» ACTIVITY: Restate exactly, and only, the lines spanning from the one with "green L-shape: (584, 450)" to the end of the records below.

» PROVIDED RECORDS:
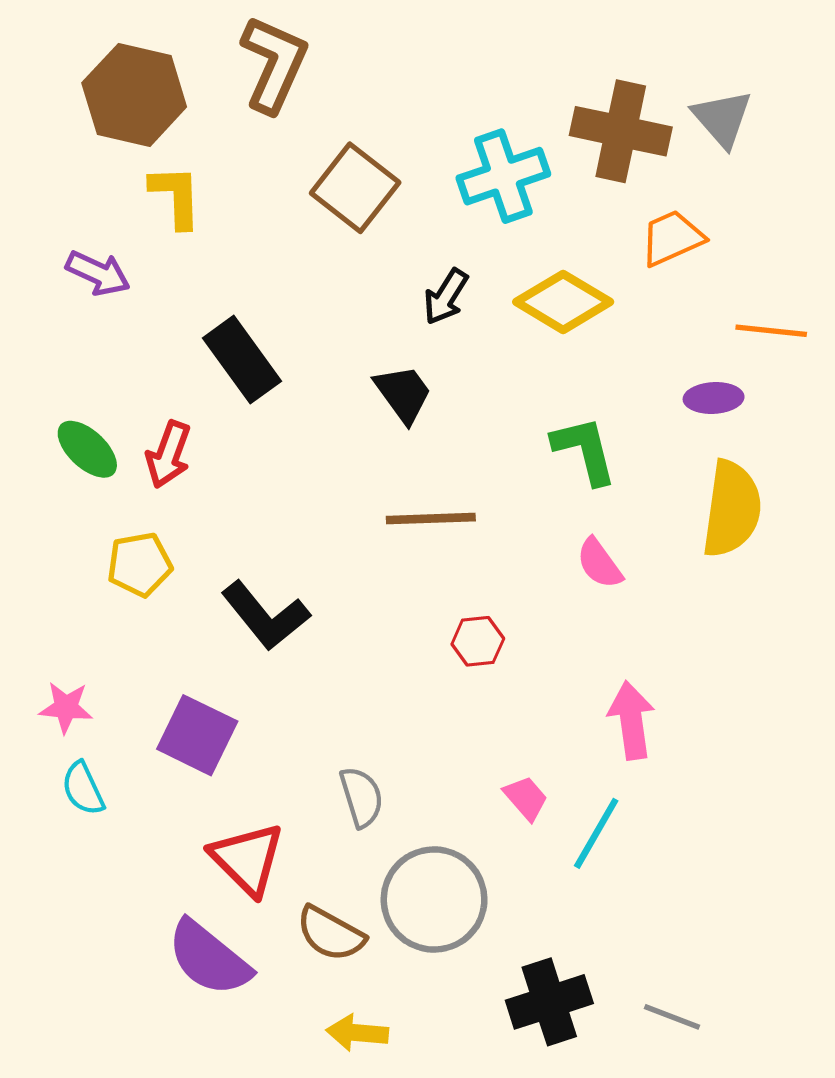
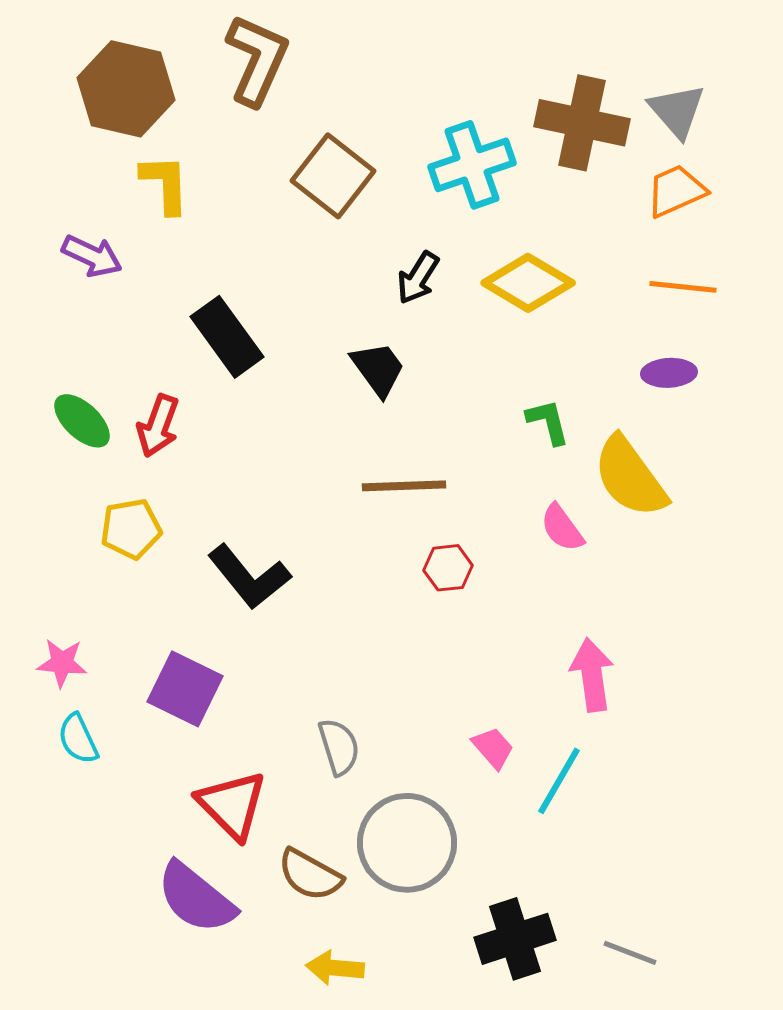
orange trapezoid: (672, 238) -> (676, 191), moved
orange line: (771, 331) -> (683, 287), moved
green L-shape: (584, 450) -> (548, 422), size x0.7
yellow semicircle: (732, 509) -> (630, 477), moved, turned 136
red hexagon: (478, 641) -> (448, 568), moved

» ANSWER BOX:
green L-shape: (584, 450) -> (548, 422), size x0.7
yellow semicircle: (732, 509) -> (630, 477), moved, turned 136
red hexagon: (478, 641) -> (448, 568), moved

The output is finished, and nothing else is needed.